━━ Input material ━━

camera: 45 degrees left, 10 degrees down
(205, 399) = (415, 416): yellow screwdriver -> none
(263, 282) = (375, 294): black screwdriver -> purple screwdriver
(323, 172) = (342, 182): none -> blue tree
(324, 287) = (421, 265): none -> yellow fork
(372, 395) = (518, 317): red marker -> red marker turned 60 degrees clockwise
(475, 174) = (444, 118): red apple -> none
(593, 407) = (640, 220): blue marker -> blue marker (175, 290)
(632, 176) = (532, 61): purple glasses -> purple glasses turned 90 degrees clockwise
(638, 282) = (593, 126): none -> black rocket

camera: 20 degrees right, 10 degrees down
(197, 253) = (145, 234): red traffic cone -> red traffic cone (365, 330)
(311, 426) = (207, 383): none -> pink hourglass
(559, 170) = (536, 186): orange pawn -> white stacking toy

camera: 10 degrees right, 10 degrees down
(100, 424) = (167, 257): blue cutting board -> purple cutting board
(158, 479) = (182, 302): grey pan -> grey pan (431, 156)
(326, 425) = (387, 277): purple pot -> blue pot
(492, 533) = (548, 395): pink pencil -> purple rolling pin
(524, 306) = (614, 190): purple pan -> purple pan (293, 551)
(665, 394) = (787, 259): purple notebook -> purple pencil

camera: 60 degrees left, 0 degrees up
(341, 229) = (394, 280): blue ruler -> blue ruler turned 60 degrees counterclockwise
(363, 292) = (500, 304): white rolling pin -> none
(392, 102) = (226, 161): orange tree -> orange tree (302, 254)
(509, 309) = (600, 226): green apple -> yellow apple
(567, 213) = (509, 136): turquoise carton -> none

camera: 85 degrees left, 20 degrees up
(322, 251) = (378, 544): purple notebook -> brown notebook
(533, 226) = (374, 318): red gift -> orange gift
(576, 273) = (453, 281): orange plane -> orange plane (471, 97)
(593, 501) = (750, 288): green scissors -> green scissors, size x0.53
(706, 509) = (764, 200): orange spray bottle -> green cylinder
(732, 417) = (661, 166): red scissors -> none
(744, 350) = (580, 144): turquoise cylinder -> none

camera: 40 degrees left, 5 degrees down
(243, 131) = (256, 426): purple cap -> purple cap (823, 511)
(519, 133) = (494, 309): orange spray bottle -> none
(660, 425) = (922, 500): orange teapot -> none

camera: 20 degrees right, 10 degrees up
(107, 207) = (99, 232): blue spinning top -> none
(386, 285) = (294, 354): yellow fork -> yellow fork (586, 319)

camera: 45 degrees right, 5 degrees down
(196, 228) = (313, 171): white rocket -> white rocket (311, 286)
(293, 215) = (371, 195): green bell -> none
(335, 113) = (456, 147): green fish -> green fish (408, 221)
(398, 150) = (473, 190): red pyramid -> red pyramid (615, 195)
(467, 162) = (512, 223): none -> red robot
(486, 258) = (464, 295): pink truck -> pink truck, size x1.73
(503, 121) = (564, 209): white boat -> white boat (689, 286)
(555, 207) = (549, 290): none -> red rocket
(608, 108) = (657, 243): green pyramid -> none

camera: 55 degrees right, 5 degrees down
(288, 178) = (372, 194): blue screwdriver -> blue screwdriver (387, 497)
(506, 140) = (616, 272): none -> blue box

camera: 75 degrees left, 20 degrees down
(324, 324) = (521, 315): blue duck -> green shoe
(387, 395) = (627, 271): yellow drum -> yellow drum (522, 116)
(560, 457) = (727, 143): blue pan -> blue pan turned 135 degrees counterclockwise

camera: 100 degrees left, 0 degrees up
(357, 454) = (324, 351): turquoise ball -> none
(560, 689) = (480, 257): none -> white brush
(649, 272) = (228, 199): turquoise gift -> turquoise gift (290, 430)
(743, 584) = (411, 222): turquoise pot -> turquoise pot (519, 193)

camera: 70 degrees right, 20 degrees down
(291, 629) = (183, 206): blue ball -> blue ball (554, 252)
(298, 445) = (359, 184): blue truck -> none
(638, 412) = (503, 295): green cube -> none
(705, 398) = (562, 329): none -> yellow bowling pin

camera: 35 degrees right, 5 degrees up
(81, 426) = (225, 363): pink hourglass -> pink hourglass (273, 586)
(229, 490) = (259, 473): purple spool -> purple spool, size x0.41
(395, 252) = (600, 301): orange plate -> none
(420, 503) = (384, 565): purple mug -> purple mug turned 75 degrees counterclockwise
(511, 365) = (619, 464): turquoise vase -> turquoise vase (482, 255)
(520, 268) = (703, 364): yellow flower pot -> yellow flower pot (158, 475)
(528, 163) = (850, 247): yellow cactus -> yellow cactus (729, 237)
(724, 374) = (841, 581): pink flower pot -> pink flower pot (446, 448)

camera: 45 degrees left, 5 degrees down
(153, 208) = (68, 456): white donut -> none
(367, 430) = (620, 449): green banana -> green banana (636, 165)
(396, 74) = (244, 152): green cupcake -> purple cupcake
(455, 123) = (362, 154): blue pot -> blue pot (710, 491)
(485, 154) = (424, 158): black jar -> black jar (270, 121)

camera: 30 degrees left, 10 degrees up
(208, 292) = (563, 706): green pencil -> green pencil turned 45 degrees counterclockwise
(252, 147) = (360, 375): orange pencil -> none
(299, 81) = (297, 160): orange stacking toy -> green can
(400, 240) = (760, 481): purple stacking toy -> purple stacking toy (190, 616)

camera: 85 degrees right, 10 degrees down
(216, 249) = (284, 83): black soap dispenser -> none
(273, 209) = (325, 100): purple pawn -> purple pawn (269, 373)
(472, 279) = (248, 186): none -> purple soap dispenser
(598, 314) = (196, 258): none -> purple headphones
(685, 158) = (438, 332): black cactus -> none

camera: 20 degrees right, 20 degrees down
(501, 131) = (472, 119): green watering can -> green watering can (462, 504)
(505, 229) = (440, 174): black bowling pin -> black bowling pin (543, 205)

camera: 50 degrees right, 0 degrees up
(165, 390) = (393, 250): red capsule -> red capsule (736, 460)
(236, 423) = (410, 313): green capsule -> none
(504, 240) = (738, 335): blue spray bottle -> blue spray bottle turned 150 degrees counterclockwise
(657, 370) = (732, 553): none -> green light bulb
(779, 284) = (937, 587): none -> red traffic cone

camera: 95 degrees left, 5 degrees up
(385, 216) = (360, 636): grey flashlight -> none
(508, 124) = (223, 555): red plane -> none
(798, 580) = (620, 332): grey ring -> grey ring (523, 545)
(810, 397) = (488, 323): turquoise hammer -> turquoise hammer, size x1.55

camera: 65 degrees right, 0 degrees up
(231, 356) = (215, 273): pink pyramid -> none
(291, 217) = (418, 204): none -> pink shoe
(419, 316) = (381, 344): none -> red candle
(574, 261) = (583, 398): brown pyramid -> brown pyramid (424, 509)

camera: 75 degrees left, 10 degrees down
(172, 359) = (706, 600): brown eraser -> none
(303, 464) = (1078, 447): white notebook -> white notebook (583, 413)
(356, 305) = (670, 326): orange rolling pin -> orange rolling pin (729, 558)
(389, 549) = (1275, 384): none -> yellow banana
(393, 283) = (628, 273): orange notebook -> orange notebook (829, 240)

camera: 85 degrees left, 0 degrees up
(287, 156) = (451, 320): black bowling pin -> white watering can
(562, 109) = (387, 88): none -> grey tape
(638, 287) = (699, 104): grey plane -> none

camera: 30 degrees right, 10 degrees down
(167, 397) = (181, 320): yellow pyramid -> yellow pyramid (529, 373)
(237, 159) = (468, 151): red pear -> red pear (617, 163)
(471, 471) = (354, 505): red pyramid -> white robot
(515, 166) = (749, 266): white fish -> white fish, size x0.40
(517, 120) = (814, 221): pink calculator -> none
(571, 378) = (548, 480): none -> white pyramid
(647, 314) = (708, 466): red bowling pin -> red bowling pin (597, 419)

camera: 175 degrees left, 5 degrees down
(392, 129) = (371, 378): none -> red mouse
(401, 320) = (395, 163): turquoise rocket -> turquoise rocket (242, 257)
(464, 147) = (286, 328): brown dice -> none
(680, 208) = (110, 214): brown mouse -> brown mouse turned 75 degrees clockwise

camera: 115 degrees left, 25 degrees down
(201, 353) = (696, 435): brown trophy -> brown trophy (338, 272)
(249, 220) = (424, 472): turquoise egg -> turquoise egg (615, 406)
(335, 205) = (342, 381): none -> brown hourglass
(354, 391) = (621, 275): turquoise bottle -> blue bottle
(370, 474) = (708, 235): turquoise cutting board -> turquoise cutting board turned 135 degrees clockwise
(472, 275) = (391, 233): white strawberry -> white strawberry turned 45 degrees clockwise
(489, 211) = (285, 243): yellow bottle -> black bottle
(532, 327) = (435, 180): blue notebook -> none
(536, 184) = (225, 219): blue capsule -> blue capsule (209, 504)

━━━

Problem description:
All that is needed is the exact run of lines above from the line containing "camera: 100 degrees left, 0 degrees up" through the line containing "(395, 252) = (600, 301): orange plate -> none", both of them included.

Task solution:
camera: 100 degrees left, 0 degrees up
(357, 454) = (324, 351): turquoise ball -> none
(560, 689) = (480, 257): none -> white brush
(649, 272) = (228, 199): turquoise gift -> turquoise gift (290, 430)
(743, 584) = (411, 222): turquoise pot -> turquoise pot (519, 193)

camera: 70 degrees right, 20 degrees down
(291, 629) = (183, 206): blue ball -> blue ball (554, 252)
(298, 445) = (359, 184): blue truck -> none
(638, 412) = (503, 295): green cube -> none
(705, 398) = (562, 329): none -> yellow bowling pin

camera: 35 degrees right, 5 degrees up
(81, 426) = (225, 363): pink hourglass -> pink hourglass (273, 586)
(229, 490) = (259, 473): purple spool -> purple spool, size x0.41
(395, 252) = (600, 301): orange plate -> none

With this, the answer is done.